» **Exercise aim**:
Can you copy out the data exactly? Leave the images out.

» **Records supplied**:
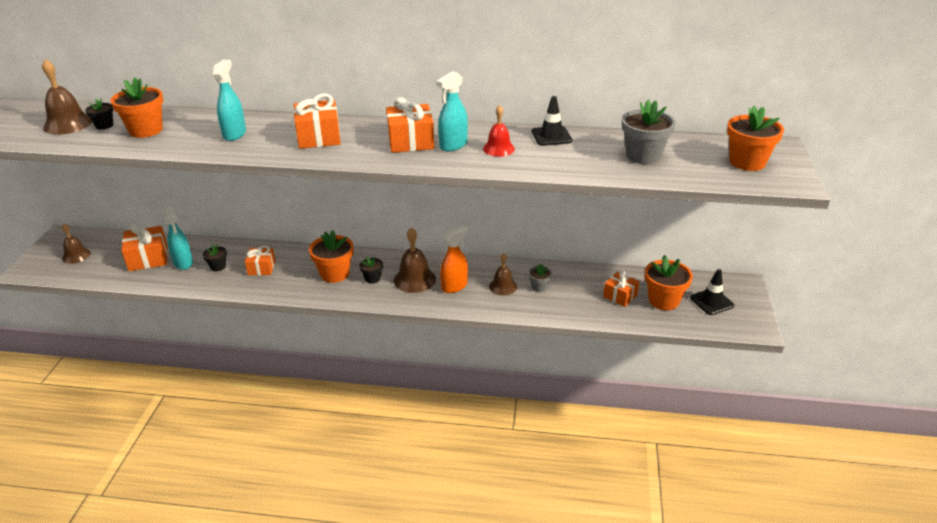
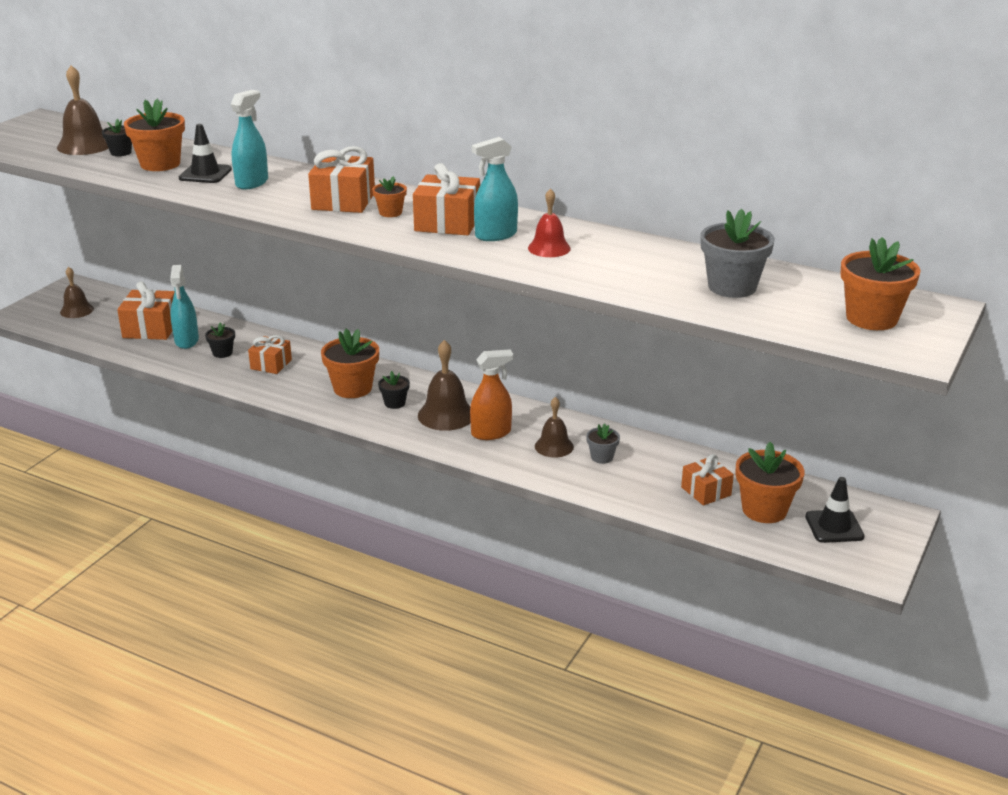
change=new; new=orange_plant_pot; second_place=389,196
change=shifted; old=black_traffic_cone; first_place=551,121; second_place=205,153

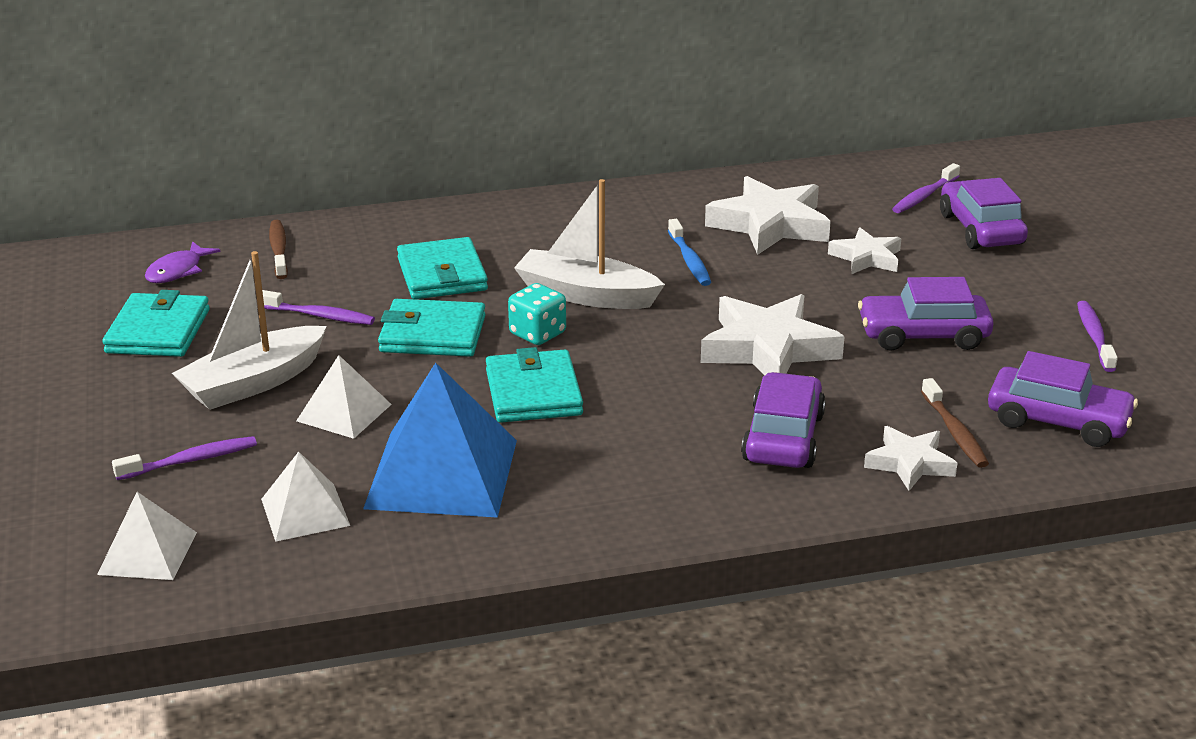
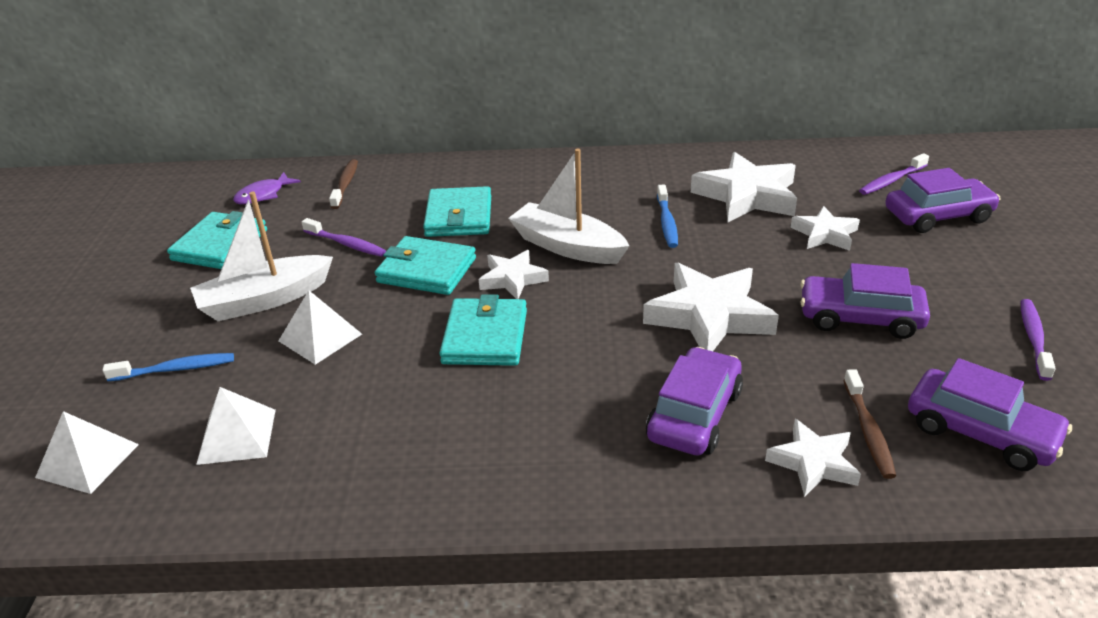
change=gone; old=blue_pyramid_shape; first_place=440,440
change=swapped; old=teal_die; new=pure_white_five-pointed_star; first_place=537,314; second_place=514,274
change=repainted; old=royal_purple_dental_brush; new=blue_dental_brush; first_place=184,458; second_place=168,367
change=rotated; old=royal_purple_automobile; first_place=984,213; second_place=942,200; degrees=75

» **Answer section**:
change=new; new=orange_plant_pot; second_place=389,196
change=shifted; old=black_traffic_cone; first_place=551,121; second_place=205,153

change=gone; old=blue_pyramid_shape; first_place=440,440
change=swapped; old=teal_die; new=pure_white_five-pointed_star; first_place=537,314; second_place=514,274
change=repainted; old=royal_purple_dental_brush; new=blue_dental_brush; first_place=184,458; second_place=168,367
change=rotated; old=royal_purple_automobile; first_place=984,213; second_place=942,200; degrees=75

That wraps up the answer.